*** Given records ***

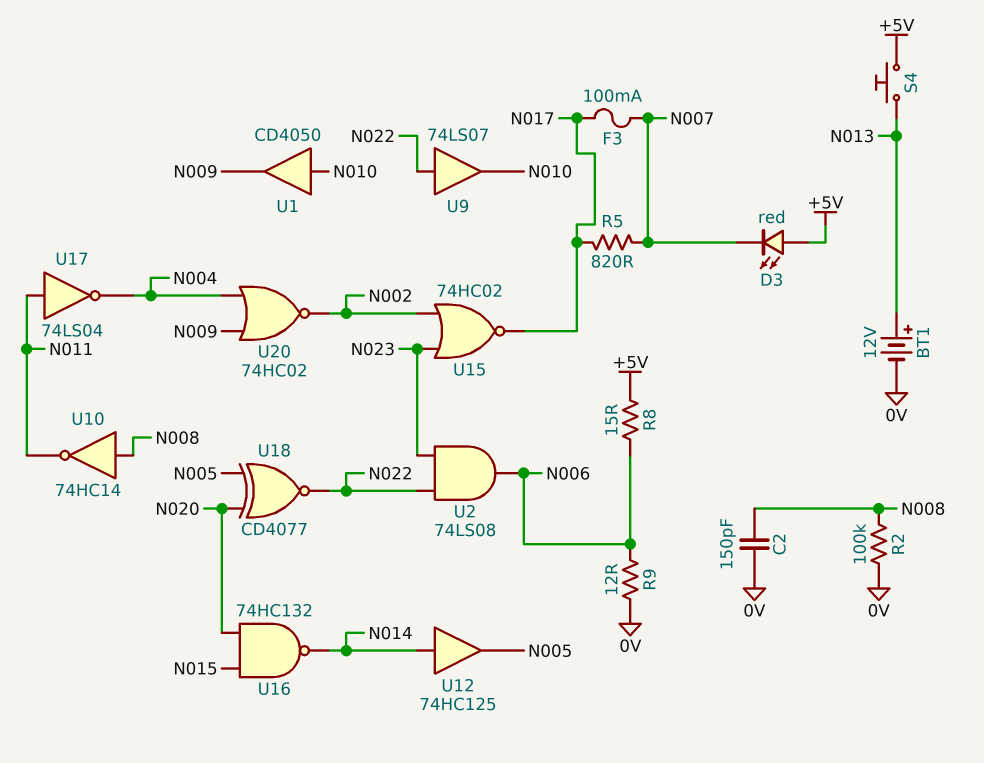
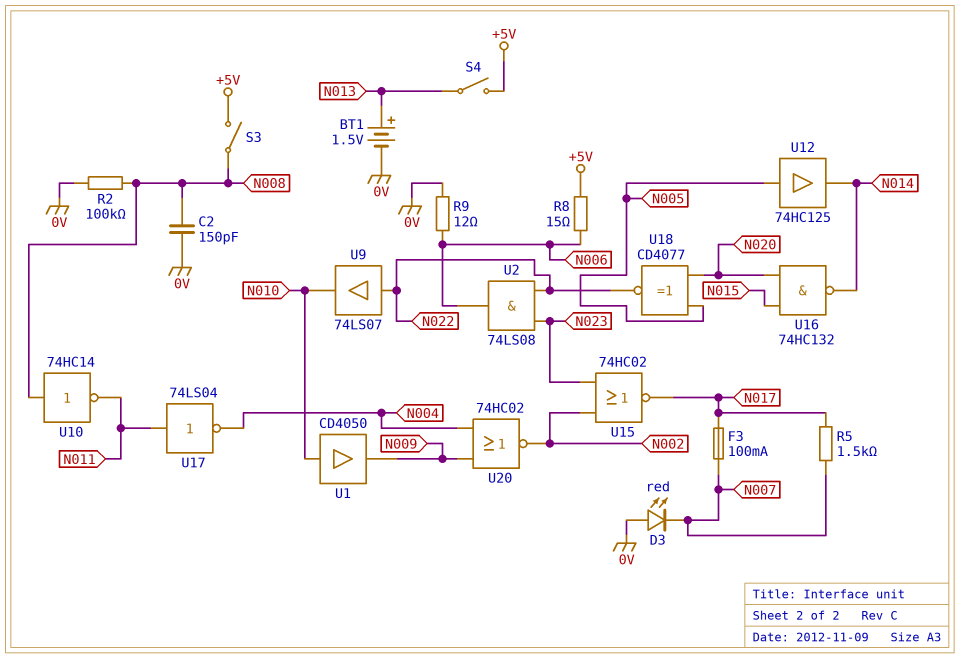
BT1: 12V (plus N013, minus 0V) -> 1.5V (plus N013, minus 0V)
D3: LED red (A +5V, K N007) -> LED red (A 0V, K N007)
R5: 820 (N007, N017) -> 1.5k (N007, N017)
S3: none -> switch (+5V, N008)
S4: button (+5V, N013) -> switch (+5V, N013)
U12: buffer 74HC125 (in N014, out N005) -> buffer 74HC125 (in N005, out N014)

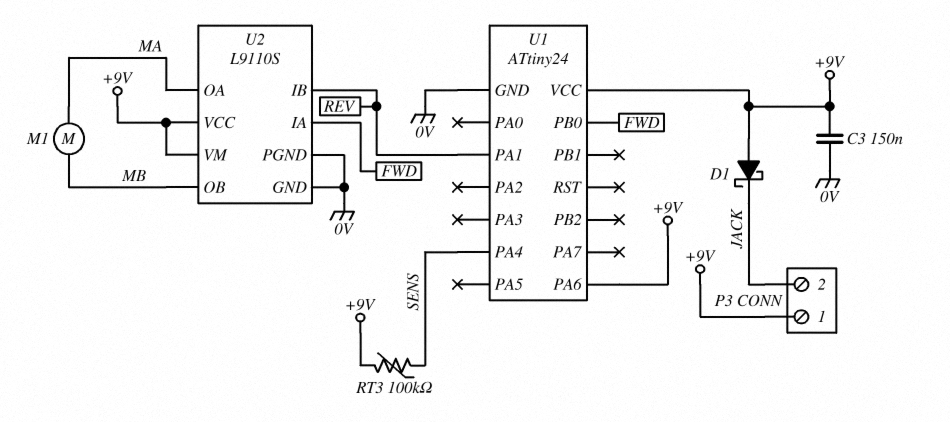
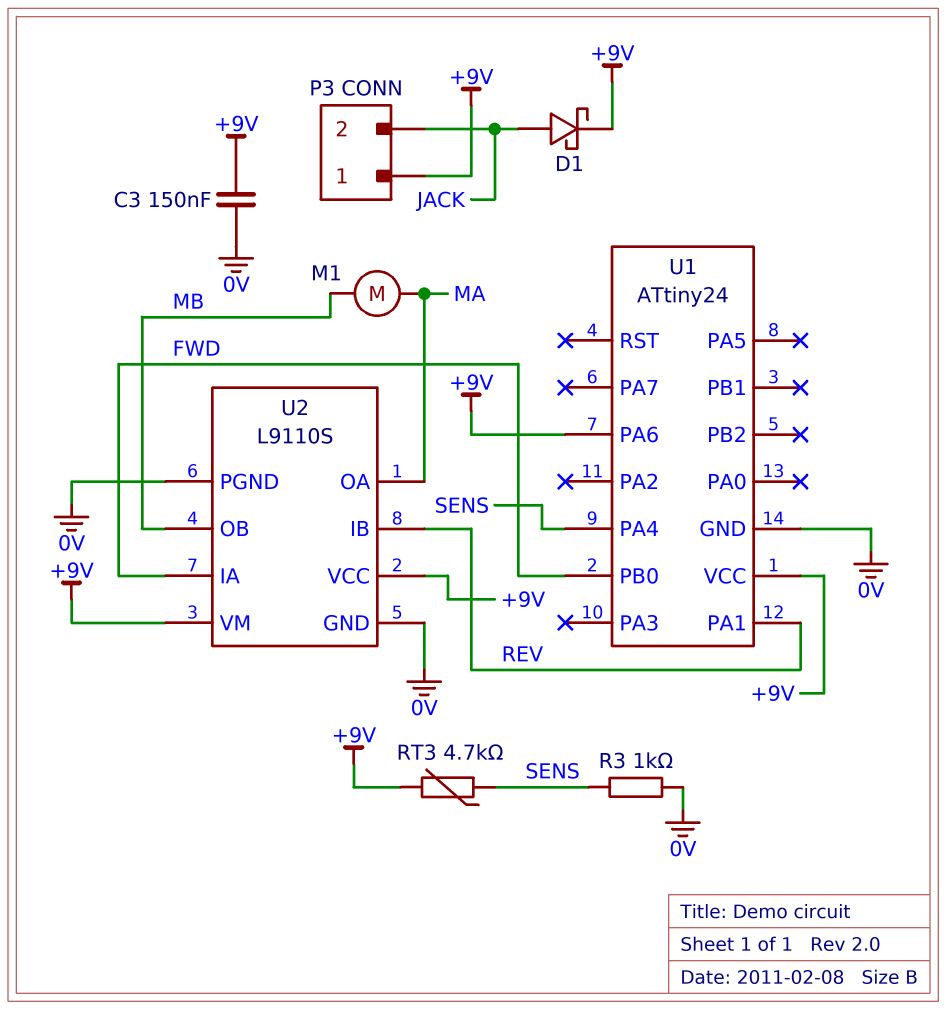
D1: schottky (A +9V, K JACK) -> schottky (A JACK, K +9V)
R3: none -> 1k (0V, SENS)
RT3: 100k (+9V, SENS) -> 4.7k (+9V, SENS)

*** End of Given records ***
*** Given records ***

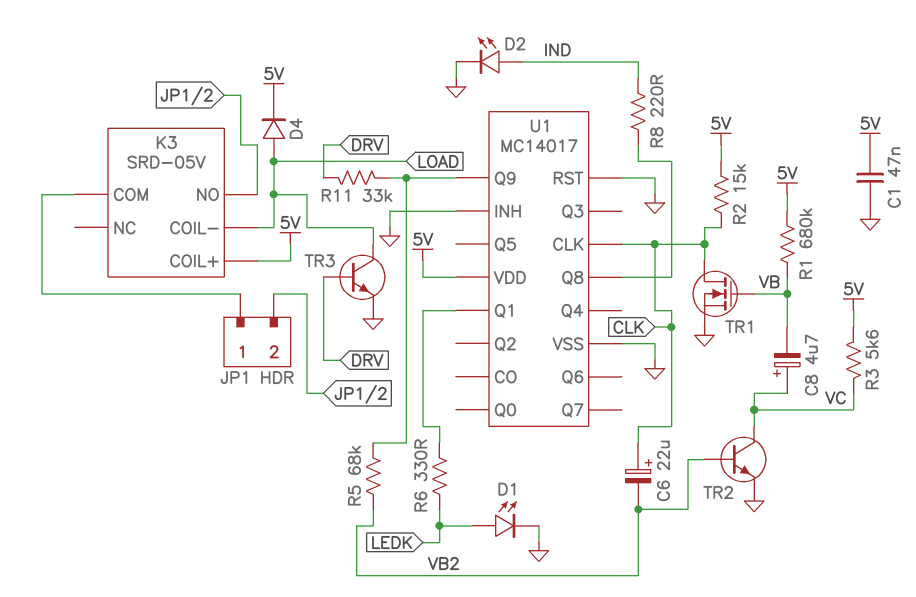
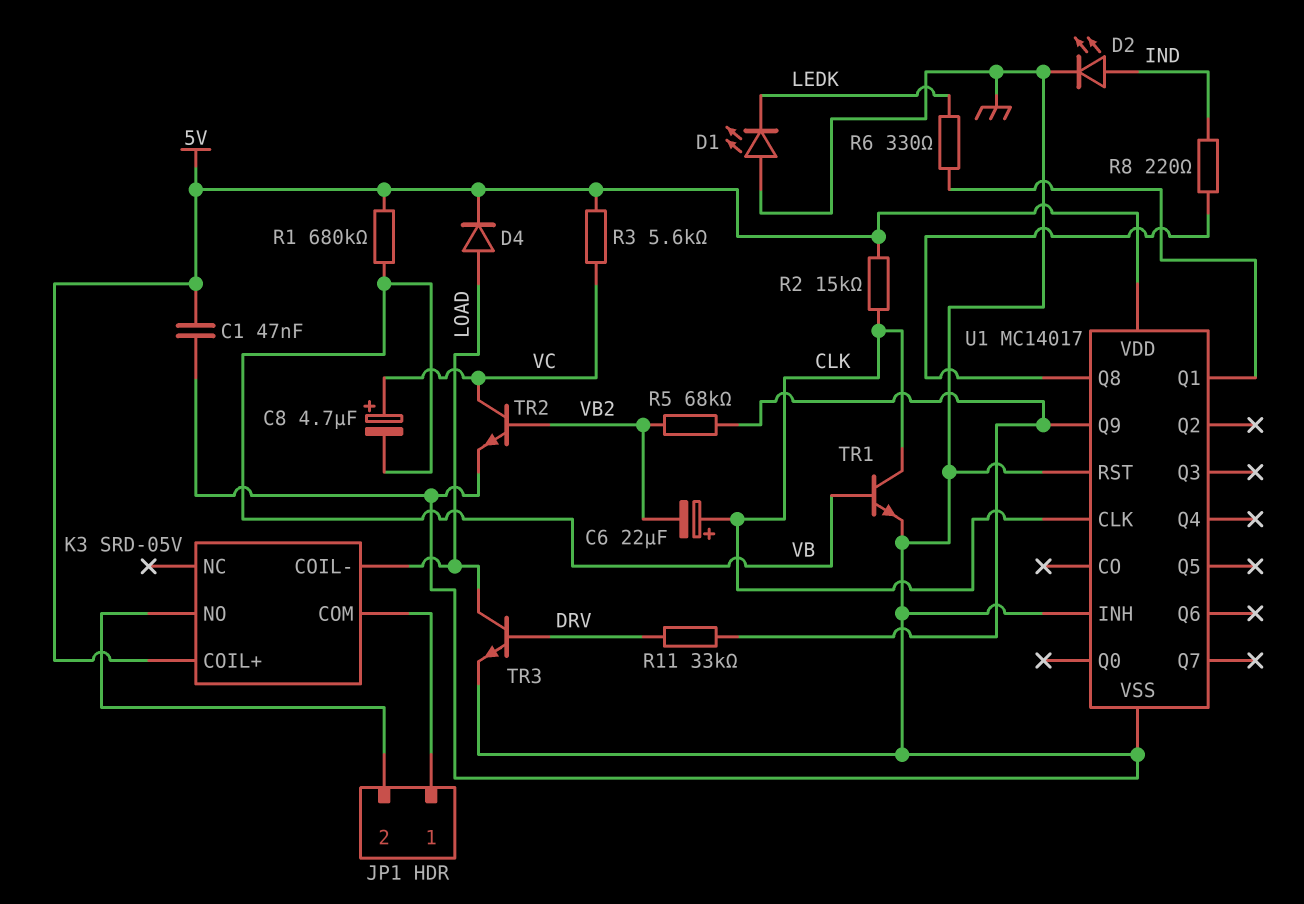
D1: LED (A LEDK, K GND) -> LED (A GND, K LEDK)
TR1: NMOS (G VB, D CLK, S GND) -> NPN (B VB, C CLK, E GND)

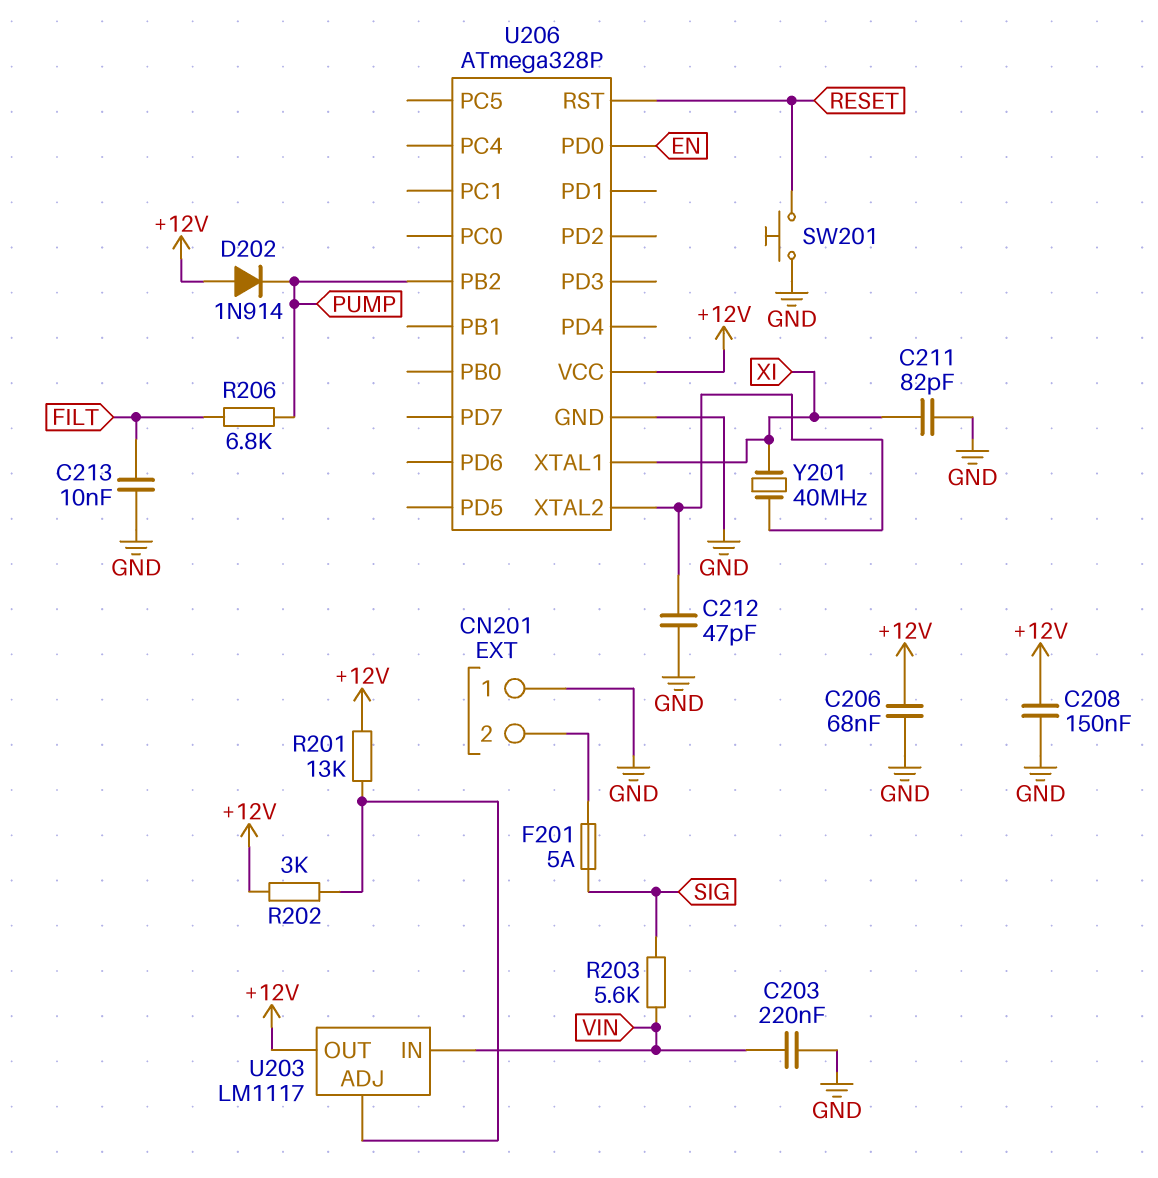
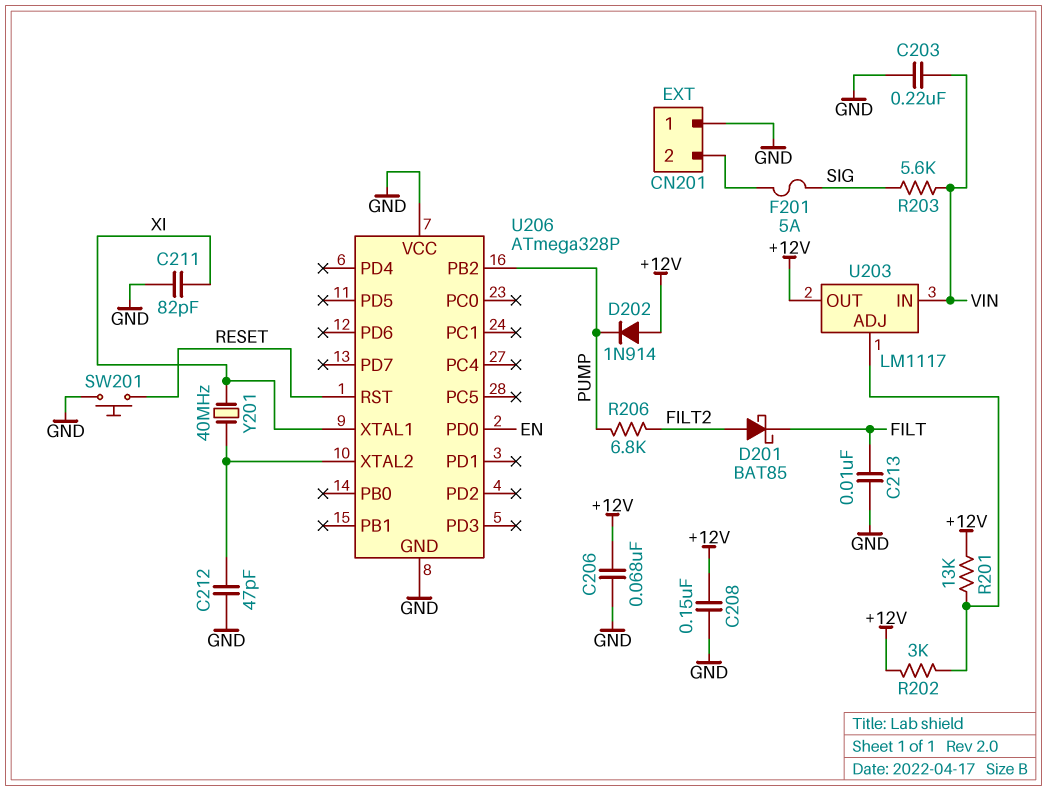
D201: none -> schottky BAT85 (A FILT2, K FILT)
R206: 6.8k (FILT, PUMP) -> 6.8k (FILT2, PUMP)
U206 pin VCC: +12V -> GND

*** End of Given records ***

== About this exercise ==
Look through the entries above; copy every line holding the string "SENS".

== Your response ==
R3: none -> 1k (0V, SENS)
RT3: 100k (+9V, SENS) -> 4.7k (+9V, SENS)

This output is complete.